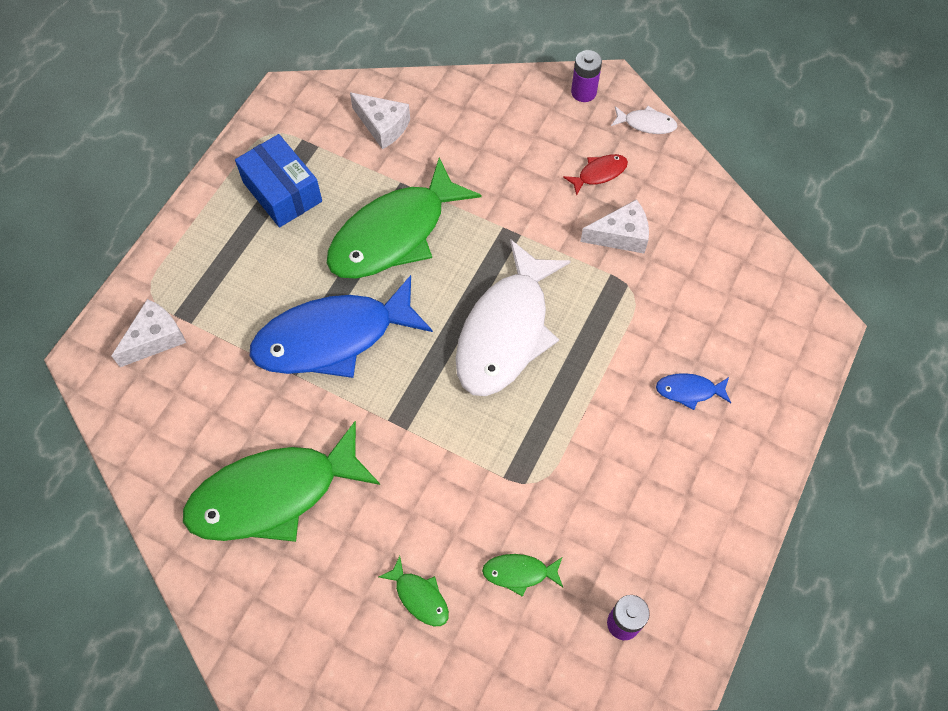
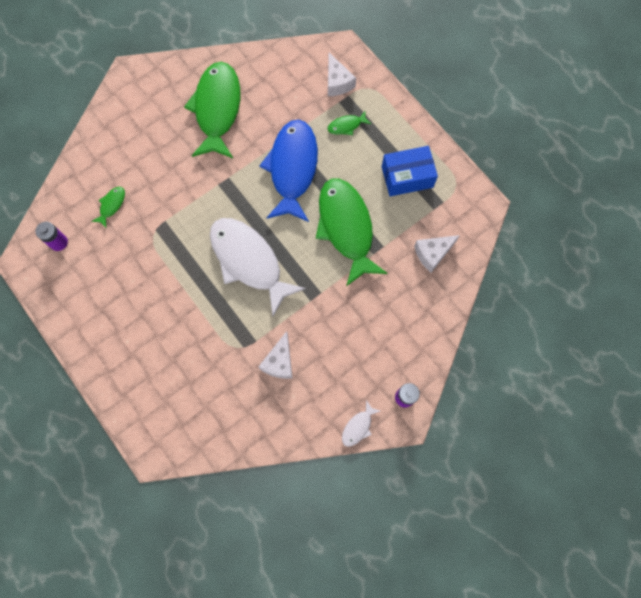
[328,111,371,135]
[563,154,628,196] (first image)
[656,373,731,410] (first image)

* [ASSIGNED TASK]: Would you print the listing above in full, exactly, but with no pictures?

* [RESPONSE FOR THIS EXERCISE]:
[328,111,371,135]
[563,154,628,196] (first image)
[656,373,731,410] (first image)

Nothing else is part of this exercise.